• [YOUR INSTRUCTIONS]
Which lines have the string "shoe"? Copy all of them from the entries below.

• [DATA IN THIS EXERCISE]
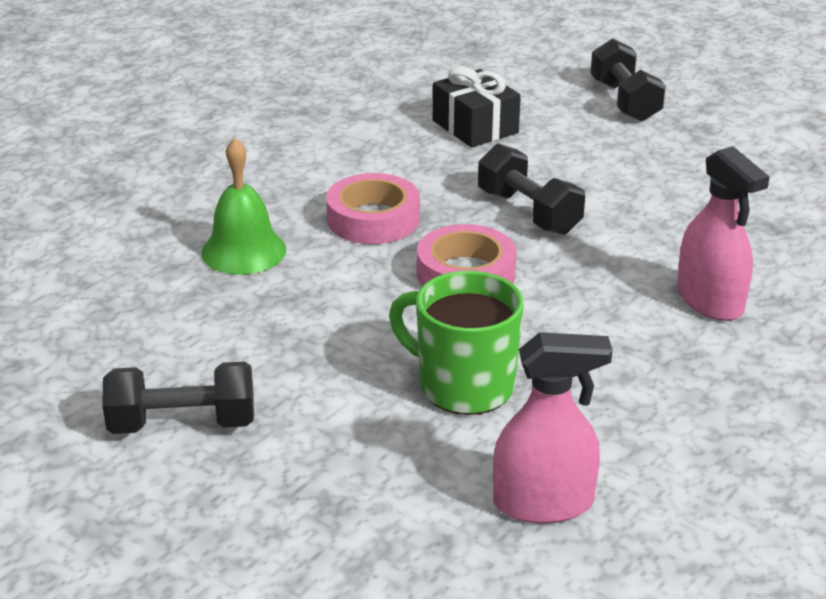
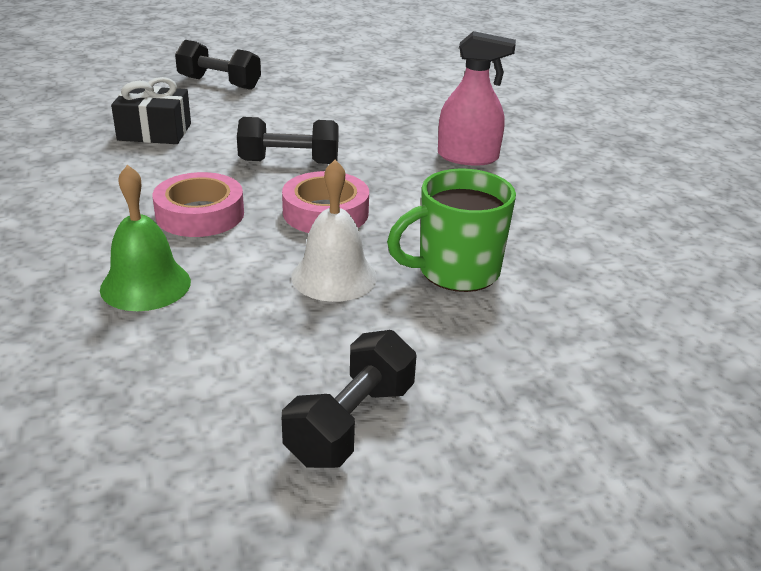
camera: 55 degrees left, 0 degrees up
(367, 326) = (334, 276): none -> white bell
(543, 503) = (617, 300): pink spray bottle -> none

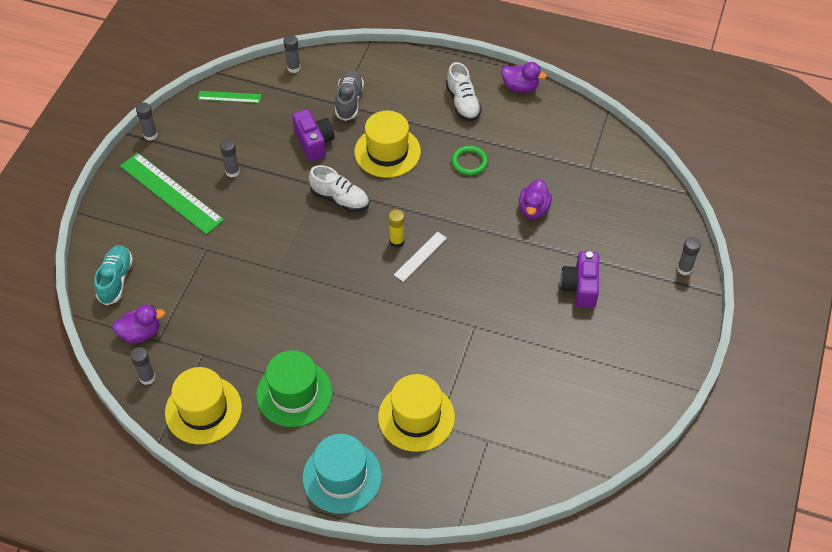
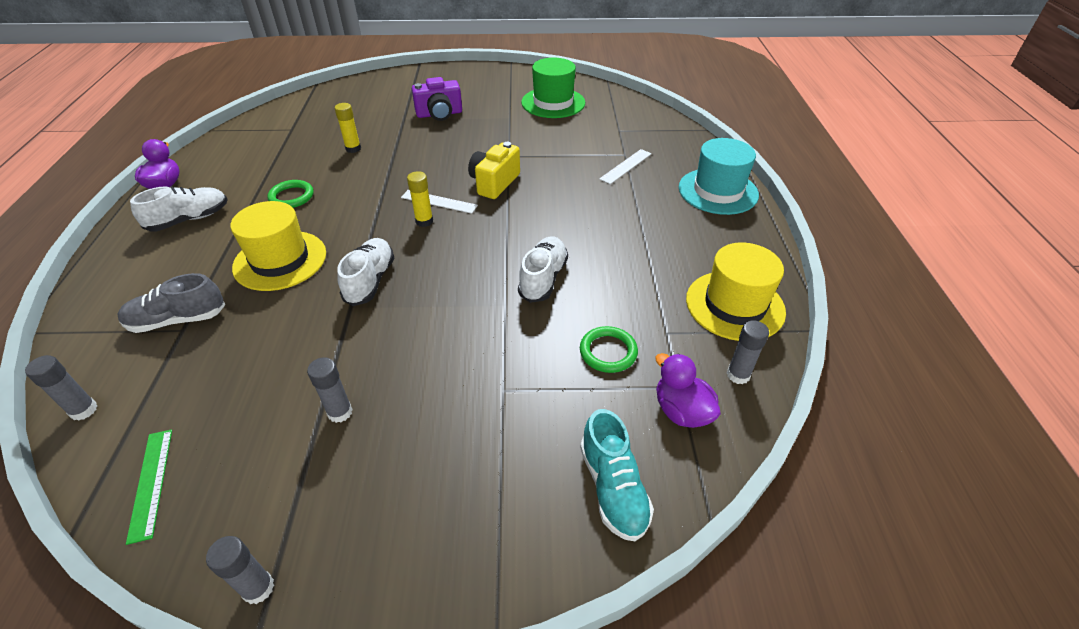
camera: 110 degrees left, 10 degrees down
(116, 280) = (613, 488): turquoise shoe -> turquoise shoe turned 90 degrees counterclockwise
(171, 193) = (404, 483): green ruler -> none
(205, 313) = (608, 352): none -> green ring
(292, 299) = (543, 278): none -> white shoe
(294, 393) = (659, 243): green hat -> green hat (553, 103)
(314, 142) = (267, 334): purple camera -> none
(416, 417) = (625, 166): yellow hat -> white ruler
(432, 302) = (494, 183): none -> yellow camera
(533, 209) = (353, 149): purple duck -> yellow glue stick
(684, 269) = (400, 77): grey glue stick -> none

• [OUTPUT FOR THIS EXERCISE]
(116, 280) = (613, 488): turquoise shoe -> turquoise shoe turned 90 degrees counterclockwise
(292, 299) = (543, 278): none -> white shoe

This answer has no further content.